> Your task:
Please reproduce each of the rows below character for character, keeping every line in its original order.

> Given entries:
· · ·
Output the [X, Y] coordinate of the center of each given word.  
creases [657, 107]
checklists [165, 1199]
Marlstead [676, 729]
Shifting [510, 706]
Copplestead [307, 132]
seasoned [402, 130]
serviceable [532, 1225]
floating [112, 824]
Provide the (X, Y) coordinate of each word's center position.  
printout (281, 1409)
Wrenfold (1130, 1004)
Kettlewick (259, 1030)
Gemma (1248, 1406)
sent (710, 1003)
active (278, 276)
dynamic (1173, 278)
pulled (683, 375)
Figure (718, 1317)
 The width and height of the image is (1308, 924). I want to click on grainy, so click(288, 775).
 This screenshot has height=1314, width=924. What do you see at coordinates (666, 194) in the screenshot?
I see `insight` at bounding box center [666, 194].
· · ·
> Task response:
Output the [X, Y] coordinate of the center of each given word.  
creases [657, 107]
checklists [165, 1199]
Marlstead [676, 729]
Shifting [510, 706]
Copplestead [307, 132]
seasoned [402, 130]
serviceable [532, 1225]
floating [112, 824]
Provide the (X, Y) coordinate of each word's center position.  
printout (281, 1409)
Wrenfold (1130, 1004)
Kettlewick (259, 1030)
Gemma (1248, 1406)
sent (710, 1003)
active (278, 276)
dynamic (1173, 278)
pulled (683, 375)
Figure (718, 1317)
 The width and height of the image is (1308, 924). I want to click on grainy, so click(288, 775).
 This screenshot has height=1314, width=924. What do you see at coordinates (666, 194) in the screenshot?
I see `insight` at bounding box center [666, 194].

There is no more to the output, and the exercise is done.